▽
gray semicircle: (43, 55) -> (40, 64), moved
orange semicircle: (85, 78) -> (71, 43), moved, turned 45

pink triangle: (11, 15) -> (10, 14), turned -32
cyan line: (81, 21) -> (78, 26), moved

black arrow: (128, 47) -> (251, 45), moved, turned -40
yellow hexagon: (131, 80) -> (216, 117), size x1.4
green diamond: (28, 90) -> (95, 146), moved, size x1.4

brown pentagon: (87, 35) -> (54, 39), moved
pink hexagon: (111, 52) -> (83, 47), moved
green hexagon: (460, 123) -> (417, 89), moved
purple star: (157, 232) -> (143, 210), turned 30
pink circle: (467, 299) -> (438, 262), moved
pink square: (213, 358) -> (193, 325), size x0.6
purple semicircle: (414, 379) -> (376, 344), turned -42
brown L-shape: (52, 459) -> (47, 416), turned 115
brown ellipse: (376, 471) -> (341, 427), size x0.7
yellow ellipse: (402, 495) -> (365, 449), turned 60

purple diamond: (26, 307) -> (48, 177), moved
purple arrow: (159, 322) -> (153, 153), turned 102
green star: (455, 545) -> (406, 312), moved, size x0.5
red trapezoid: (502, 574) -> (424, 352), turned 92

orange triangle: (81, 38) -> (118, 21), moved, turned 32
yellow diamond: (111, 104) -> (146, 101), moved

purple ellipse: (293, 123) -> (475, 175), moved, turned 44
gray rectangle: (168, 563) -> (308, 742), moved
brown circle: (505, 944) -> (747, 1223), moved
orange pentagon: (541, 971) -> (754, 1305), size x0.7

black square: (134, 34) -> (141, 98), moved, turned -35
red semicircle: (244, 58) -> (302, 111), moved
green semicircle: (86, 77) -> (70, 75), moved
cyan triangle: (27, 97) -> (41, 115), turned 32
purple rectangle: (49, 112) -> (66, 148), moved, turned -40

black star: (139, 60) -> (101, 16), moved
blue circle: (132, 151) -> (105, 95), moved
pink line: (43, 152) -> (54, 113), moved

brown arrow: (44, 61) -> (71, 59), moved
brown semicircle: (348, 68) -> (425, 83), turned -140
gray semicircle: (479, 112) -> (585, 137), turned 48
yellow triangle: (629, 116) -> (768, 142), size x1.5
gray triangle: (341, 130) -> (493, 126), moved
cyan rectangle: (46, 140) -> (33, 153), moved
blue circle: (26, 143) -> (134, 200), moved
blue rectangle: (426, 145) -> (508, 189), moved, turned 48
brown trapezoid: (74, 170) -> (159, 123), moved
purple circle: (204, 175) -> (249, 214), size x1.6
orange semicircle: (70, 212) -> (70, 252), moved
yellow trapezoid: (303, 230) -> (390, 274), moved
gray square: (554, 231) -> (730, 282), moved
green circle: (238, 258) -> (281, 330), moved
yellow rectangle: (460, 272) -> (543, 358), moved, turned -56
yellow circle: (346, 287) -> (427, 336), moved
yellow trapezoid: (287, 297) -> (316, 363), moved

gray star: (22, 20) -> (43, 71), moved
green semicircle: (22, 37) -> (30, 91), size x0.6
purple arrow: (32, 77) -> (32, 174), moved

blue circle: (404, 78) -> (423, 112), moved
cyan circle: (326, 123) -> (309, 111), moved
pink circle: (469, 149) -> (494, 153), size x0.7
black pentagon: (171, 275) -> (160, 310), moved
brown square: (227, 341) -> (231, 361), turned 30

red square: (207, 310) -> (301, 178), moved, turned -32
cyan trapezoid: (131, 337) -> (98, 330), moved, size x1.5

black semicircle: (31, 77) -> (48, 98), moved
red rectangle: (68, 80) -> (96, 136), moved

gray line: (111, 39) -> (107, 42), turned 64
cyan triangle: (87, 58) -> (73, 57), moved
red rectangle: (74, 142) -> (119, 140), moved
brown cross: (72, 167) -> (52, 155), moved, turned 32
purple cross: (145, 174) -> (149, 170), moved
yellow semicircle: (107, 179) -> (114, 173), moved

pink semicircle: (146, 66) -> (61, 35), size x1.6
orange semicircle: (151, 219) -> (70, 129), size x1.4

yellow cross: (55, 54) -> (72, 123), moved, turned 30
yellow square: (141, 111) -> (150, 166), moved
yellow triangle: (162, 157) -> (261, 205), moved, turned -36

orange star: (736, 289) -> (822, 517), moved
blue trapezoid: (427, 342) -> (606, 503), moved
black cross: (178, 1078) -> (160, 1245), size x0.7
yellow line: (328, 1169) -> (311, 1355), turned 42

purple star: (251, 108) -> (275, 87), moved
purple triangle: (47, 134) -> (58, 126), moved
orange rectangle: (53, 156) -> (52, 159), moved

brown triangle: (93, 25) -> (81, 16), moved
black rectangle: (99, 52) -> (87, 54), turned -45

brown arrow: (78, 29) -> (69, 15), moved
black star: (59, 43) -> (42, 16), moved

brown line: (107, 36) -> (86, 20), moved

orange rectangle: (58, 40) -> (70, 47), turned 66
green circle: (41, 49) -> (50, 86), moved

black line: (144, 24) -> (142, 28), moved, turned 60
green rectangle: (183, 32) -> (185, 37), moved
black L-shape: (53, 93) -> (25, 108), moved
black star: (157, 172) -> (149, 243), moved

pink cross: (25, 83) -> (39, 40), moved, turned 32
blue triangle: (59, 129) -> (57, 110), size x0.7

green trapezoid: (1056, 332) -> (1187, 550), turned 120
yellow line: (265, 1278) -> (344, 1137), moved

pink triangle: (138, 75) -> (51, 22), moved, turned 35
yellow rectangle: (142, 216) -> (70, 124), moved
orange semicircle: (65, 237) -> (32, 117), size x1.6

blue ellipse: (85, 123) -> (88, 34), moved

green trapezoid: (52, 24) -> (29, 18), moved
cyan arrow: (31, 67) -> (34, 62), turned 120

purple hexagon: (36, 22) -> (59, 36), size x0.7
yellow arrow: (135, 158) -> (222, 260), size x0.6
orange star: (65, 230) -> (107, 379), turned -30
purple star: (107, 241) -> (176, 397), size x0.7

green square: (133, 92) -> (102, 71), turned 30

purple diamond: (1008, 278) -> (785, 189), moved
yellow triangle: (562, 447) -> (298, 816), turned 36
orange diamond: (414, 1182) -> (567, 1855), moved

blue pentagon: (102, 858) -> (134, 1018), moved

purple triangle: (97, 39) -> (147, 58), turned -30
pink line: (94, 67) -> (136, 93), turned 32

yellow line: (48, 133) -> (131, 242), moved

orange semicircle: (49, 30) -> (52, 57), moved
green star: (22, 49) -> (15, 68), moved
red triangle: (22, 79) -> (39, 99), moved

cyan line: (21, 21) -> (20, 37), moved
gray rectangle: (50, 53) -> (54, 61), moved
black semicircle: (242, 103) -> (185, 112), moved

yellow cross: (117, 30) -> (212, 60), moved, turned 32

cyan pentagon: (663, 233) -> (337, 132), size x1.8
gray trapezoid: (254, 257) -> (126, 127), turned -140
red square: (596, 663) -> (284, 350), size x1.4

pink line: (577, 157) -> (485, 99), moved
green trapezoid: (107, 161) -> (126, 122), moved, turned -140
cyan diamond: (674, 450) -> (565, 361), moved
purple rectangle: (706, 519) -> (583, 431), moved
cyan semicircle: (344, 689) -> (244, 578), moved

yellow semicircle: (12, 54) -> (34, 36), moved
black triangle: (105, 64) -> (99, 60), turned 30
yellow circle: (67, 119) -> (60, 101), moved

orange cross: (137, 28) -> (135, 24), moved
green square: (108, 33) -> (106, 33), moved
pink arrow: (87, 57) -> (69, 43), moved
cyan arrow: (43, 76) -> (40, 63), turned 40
△
EXERCISE BRIEF: Exactly and exclusively, repeat the lines from the line that contains "green star: (22, 49) -> (15, 68), moved" through the end of the records, both ends included.

PROBLEM SOLUTION:
green star: (22, 49) -> (15, 68), moved
red triangle: (22, 79) -> (39, 99), moved

cyan line: (21, 21) -> (20, 37), moved
gray rectangle: (50, 53) -> (54, 61), moved
black semicircle: (242, 103) -> (185, 112), moved

yellow cross: (117, 30) -> (212, 60), moved, turned 32

cyan pentagon: (663, 233) -> (337, 132), size x1.8
gray trapezoid: (254, 257) -> (126, 127), turned -140
red square: (596, 663) -> (284, 350), size x1.4

pink line: (577, 157) -> (485, 99), moved
green trapezoid: (107, 161) -> (126, 122), moved, turned -140
cyan diamond: (674, 450) -> (565, 361), moved
purple rectangle: (706, 519) -> (583, 431), moved
cyan semicircle: (344, 689) -> (244, 578), moved

yellow semicircle: (12, 54) -> (34, 36), moved
black triangle: (105, 64) -> (99, 60), turned 30
yellow circle: (67, 119) -> (60, 101), moved

orange cross: (137, 28) -> (135, 24), moved
green square: (108, 33) -> (106, 33), moved
pink arrow: (87, 57) -> (69, 43), moved
cyan arrow: (43, 76) -> (40, 63), turned 40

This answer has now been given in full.